LISTED ENTRIES:
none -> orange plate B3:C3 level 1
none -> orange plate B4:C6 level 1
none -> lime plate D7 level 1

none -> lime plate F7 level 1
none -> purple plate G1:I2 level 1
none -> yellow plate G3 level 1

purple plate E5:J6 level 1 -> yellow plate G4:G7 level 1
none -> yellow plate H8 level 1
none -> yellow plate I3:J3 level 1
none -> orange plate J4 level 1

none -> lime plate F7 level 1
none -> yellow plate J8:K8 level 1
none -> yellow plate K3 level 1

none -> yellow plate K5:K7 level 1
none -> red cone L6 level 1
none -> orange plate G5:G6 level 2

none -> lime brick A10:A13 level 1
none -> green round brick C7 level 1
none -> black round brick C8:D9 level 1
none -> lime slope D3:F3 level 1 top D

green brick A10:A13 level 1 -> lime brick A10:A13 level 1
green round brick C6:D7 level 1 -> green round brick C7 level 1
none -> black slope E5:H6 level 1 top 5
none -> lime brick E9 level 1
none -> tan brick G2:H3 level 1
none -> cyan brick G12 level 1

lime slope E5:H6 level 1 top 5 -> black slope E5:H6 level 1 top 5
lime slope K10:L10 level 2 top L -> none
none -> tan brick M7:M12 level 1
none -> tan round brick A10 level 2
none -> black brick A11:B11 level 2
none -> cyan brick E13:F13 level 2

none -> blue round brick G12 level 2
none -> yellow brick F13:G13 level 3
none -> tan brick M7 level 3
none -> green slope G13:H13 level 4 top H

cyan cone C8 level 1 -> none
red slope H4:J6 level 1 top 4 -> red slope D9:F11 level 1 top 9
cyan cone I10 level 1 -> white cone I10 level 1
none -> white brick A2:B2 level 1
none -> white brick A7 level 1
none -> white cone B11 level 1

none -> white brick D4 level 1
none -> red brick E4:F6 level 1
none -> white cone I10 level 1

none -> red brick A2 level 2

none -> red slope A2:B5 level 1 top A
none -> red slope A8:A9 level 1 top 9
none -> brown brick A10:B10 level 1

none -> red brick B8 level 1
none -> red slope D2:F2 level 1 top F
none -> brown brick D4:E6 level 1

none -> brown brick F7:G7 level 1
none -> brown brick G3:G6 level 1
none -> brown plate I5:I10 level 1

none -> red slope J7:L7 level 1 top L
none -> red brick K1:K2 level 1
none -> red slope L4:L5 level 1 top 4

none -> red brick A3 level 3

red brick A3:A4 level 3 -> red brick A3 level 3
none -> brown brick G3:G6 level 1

TASK DIRECTIONS:
All of the material is to be retyped verbatim.

OUTPUT OF THE TASK:
none -> orange plate B3:C3 level 1
none -> orange plate B4:C6 level 1
none -> lime plate D7 level 1

none -> lime plate F7 level 1
none -> purple plate G1:I2 level 1
none -> yellow plate G3 level 1

purple plate E5:J6 level 1 -> yellow plate G4:G7 level 1
none -> yellow plate H8 level 1
none -> yellow plate I3:J3 level 1
none -> orange plate J4 level 1

none -> lime plate F7 level 1
none -> yellow plate J8:K8 level 1
none -> yellow plate K3 level 1

none -> yellow plate K5:K7 level 1
none -> red cone L6 level 1
none -> orange plate G5:G6 level 2

none -> lime brick A10:A13 level 1
none -> green round brick C7 level 1
none -> black round brick C8:D9 level 1
none -> lime slope D3:F3 level 1 top D

green brick A10:A13 level 1 -> lime brick A10:A13 level 1
green round brick C6:D7 level 1 -> green round brick C7 level 1
none -> black slope E5:H6 level 1 top 5
none -> lime brick E9 level 1
none -> tan brick G2:H3 level 1
none -> cyan brick G12 level 1

lime slope E5:H6 level 1 top 5 -> black slope E5:H6 level 1 top 5
lime slope K10:L10 level 2 top L -> none
none -> tan brick M7:M12 level 1
none -> tan round brick A10 level 2
none -> black brick A11:B11 level 2
none -> cyan brick E13:F13 level 2

none -> blue round brick G12 level 2
none -> yellow brick F13:G13 level 3
none -> tan brick M7 level 3
none -> green slope G13:H13 level 4 top H

cyan cone C8 level 1 -> none
red slope H4:J6 level 1 top 4 -> red slope D9:F11 level 1 top 9
cyan cone I10 level 1 -> white cone I10 level 1
none -> white brick A2:B2 level 1
none -> white brick A7 level 1
none -> white cone B11 level 1

none -> white brick D4 level 1
none -> red brick E4:F6 level 1
none -> white cone I10 level 1

none -> red brick A2 level 2

none -> red slope A2:B5 level 1 top A
none -> red slope A8:A9 level 1 top 9
none -> brown brick A10:B10 level 1

none -> red brick B8 level 1
none -> red slope D2:F2 level 1 top F
none -> brown brick D4:E6 level 1

none -> brown brick F7:G7 level 1
none -> brown brick G3:G6 level 1
none -> brown plate I5:I10 level 1

none -> red slope J7:L7 level 1 top L
none -> red brick K1:K2 level 1
none -> red slope L4:L5 level 1 top 4

none -> red brick A3 level 3

red brick A3:A4 level 3 -> red brick A3 level 3
none -> brown brick G3:G6 level 1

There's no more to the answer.